_ASSIGNMENT_: The whole listing needs to be restated word for word.

_EXERCISE DATA_:
=== Section Start ===

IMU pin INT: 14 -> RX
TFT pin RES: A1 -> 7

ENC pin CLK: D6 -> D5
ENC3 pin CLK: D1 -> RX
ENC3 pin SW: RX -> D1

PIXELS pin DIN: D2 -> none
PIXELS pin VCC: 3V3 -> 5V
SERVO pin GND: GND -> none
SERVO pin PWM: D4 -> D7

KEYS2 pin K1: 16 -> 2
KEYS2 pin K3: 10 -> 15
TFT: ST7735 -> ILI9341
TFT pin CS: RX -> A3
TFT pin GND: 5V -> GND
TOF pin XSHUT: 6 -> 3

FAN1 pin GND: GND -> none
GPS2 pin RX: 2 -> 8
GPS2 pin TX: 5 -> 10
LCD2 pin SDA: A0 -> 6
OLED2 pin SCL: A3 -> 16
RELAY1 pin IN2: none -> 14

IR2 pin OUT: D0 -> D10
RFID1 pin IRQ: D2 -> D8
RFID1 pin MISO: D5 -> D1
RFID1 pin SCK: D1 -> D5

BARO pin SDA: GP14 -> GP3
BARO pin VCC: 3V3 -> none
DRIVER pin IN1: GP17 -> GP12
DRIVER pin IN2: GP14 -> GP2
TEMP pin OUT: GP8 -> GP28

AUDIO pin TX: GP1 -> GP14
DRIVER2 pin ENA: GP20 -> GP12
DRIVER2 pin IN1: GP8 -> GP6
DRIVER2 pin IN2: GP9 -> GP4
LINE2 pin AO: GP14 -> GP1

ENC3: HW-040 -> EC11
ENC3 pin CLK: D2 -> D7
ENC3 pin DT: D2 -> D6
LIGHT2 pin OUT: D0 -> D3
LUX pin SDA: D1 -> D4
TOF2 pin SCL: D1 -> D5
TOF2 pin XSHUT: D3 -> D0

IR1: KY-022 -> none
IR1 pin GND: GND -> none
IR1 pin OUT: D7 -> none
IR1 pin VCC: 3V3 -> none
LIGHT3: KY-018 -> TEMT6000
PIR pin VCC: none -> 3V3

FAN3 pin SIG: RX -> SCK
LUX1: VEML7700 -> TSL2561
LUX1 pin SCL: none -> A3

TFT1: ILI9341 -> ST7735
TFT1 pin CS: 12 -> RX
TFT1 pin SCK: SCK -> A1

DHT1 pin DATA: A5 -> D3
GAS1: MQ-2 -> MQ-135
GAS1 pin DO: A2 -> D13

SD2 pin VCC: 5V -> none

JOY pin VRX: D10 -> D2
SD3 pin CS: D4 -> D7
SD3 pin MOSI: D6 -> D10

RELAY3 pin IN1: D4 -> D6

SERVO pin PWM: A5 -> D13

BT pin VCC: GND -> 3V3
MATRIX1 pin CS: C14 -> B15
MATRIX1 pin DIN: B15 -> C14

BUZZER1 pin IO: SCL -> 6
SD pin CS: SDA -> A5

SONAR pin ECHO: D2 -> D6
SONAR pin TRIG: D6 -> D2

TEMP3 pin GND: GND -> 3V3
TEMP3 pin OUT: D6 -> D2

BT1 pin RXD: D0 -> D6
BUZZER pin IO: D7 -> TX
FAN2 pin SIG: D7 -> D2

=== Section End ===

_YOUR SOLUTION_:
IMU pin INT: 14 -> RX
TFT pin RES: A1 -> 7

ENC pin CLK: D6 -> D5
ENC3 pin CLK: D1 -> RX
ENC3 pin SW: RX -> D1

PIXELS pin DIN: D2 -> none
PIXELS pin VCC: 3V3 -> 5V
SERVO pin GND: GND -> none
SERVO pin PWM: D4 -> D7

KEYS2 pin K1: 16 -> 2
KEYS2 pin K3: 10 -> 15
TFT: ST7735 -> ILI9341
TFT pin CS: RX -> A3
TFT pin GND: 5V -> GND
TOF pin XSHUT: 6 -> 3

FAN1 pin GND: GND -> none
GPS2 pin RX: 2 -> 8
GPS2 pin TX: 5 -> 10
LCD2 pin SDA: A0 -> 6
OLED2 pin SCL: A3 -> 16
RELAY1 pin IN2: none -> 14

IR2 pin OUT: D0 -> D10
RFID1 pin IRQ: D2 -> D8
RFID1 pin MISO: D5 -> D1
RFID1 pin SCK: D1 -> D5

BARO pin SDA: GP14 -> GP3
BARO pin VCC: 3V3 -> none
DRIVER pin IN1: GP17 -> GP12
DRIVER pin IN2: GP14 -> GP2
TEMP pin OUT: GP8 -> GP28

AUDIO pin TX: GP1 -> GP14
DRIVER2 pin ENA: GP20 -> GP12
DRIVER2 pin IN1: GP8 -> GP6
DRIVER2 pin IN2: GP9 -> GP4
LINE2 pin AO: GP14 -> GP1

ENC3: HW-040 -> EC11
ENC3 pin CLK: D2 -> D7
ENC3 pin DT: D2 -> D6
LIGHT2 pin OUT: D0 -> D3
LUX pin SDA: D1 -> D4
TOF2 pin SCL: D1 -> D5
TOF2 pin XSHUT: D3 -> D0

IR1: KY-022 -> none
IR1 pin GND: GND -> none
IR1 pin OUT: D7 -> none
IR1 pin VCC: 3V3 -> none
LIGHT3: KY-018 -> TEMT6000
PIR pin VCC: none -> 3V3

FAN3 pin SIG: RX -> SCK
LUX1: VEML7700 -> TSL2561
LUX1 pin SCL: none -> A3

TFT1: ILI9341 -> ST7735
TFT1 pin CS: 12 -> RX
TFT1 pin SCK: SCK -> A1

DHT1 pin DATA: A5 -> D3
GAS1: MQ-2 -> MQ-135
GAS1 pin DO: A2 -> D13

SD2 pin VCC: 5V -> none

JOY pin VRX: D10 -> D2
SD3 pin CS: D4 -> D7
SD3 pin MOSI: D6 -> D10

RELAY3 pin IN1: D4 -> D6

SERVO pin PWM: A5 -> D13

BT pin VCC: GND -> 3V3
MATRIX1 pin CS: C14 -> B15
MATRIX1 pin DIN: B15 -> C14

BUZZER1 pin IO: SCL -> 6
SD pin CS: SDA -> A5

SONAR pin ECHO: D2 -> D6
SONAR pin TRIG: D6 -> D2

TEMP3 pin GND: GND -> 3V3
TEMP3 pin OUT: D6 -> D2

BT1 pin RXD: D0 -> D6
BUZZER pin IO: D7 -> TX
FAN2 pin SIG: D7 -> D2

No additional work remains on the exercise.